> _GIVEN RECORDS_:

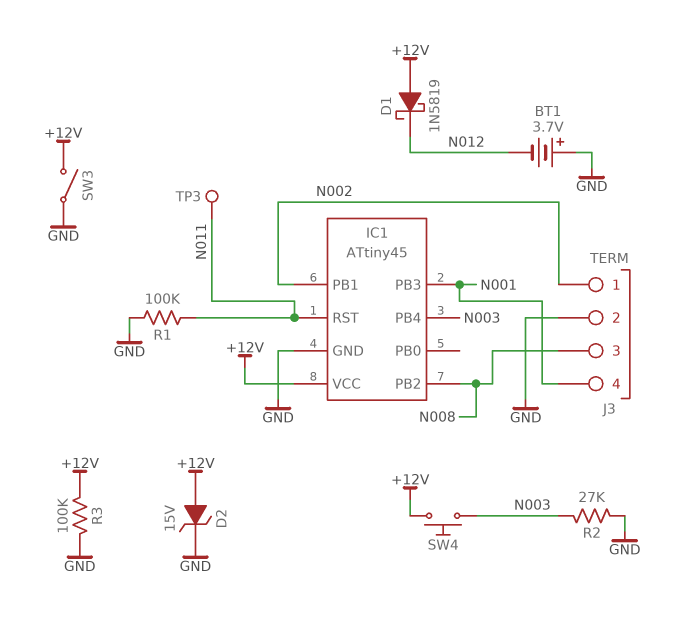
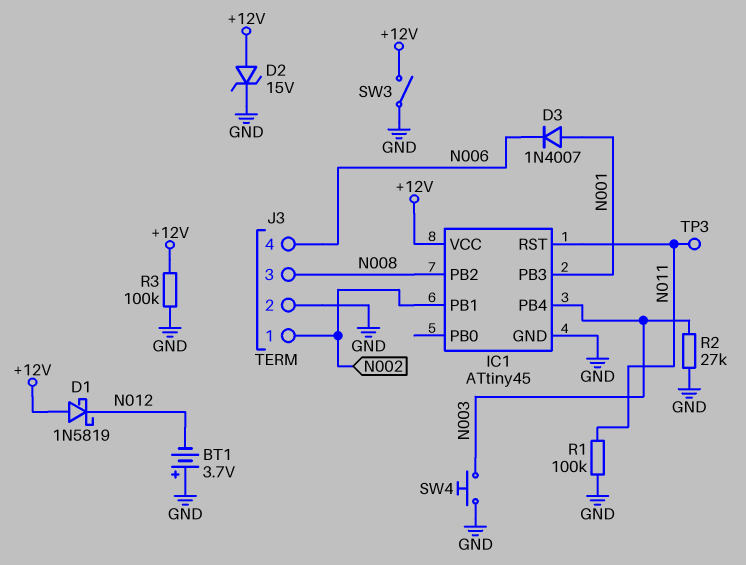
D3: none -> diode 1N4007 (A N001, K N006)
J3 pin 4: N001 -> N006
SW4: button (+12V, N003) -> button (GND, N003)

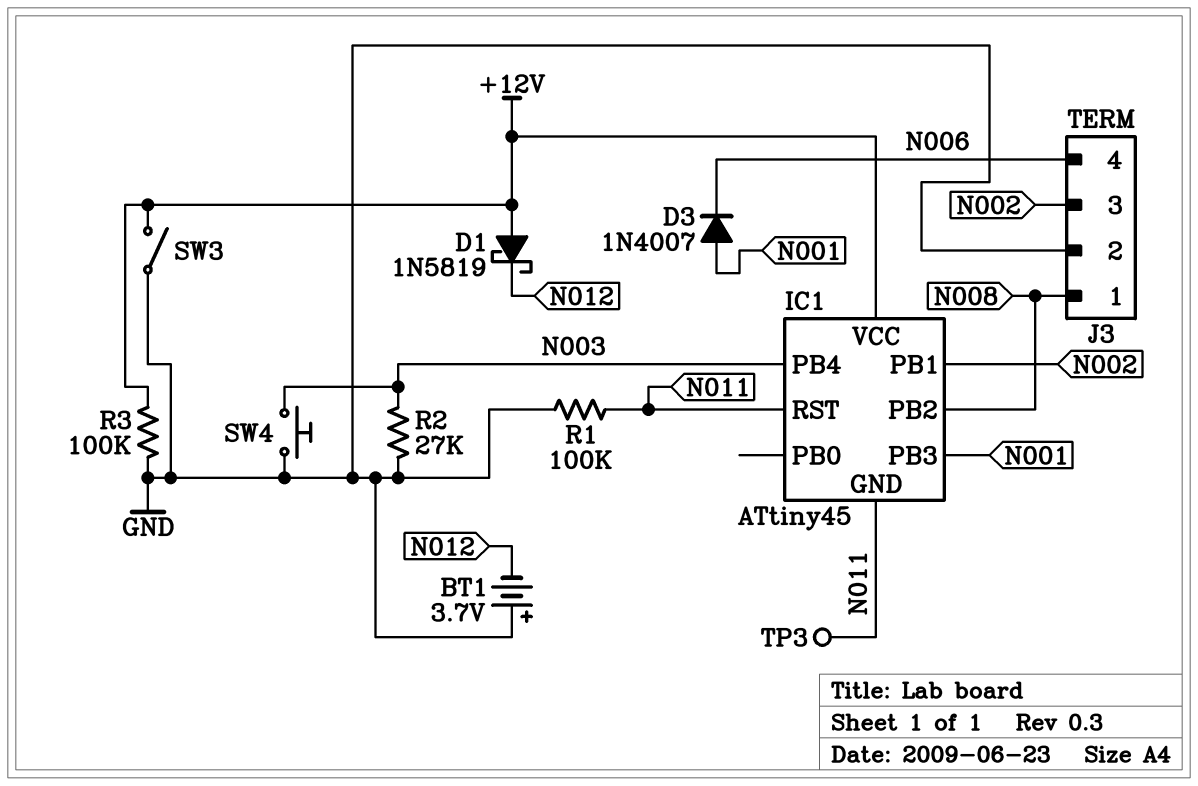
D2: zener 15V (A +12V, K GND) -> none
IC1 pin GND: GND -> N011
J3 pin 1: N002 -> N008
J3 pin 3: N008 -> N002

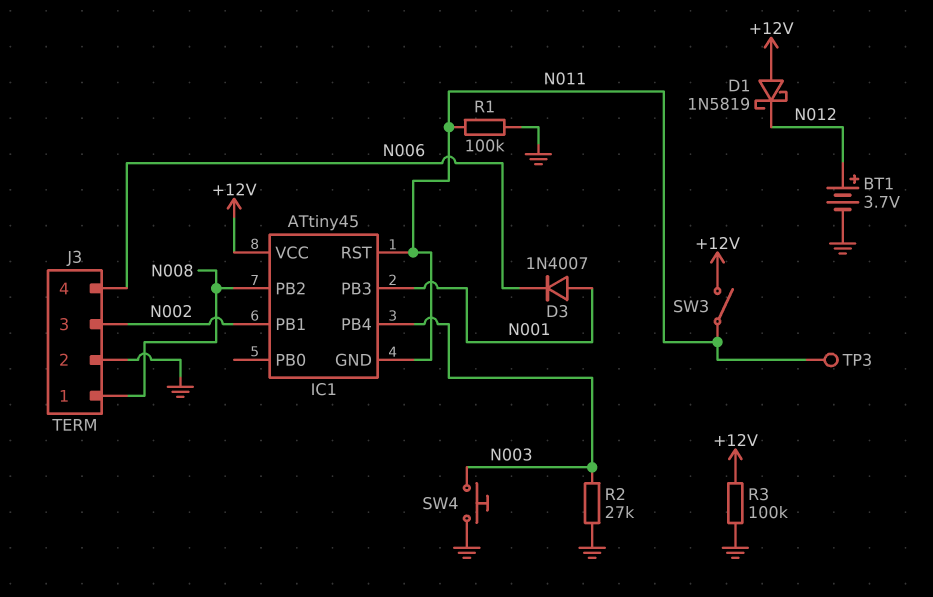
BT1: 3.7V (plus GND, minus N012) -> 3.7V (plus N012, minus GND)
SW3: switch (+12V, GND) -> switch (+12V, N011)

> _TASK TO CARRY OUT_:
For every line above, produce an exact transcription that omits the images.

> _WRITTEN SOLUTION_:
D3: none -> diode 1N4007 (A N001, K N006)
J3 pin 4: N001 -> N006
SW4: button (+12V, N003) -> button (GND, N003)

D2: zener 15V (A +12V, K GND) -> none
IC1 pin GND: GND -> N011
J3 pin 1: N002 -> N008
J3 pin 3: N008 -> N002

BT1: 3.7V (plus GND, minus N012) -> 3.7V (plus N012, minus GND)
SW3: switch (+12V, GND) -> switch (+12V, N011)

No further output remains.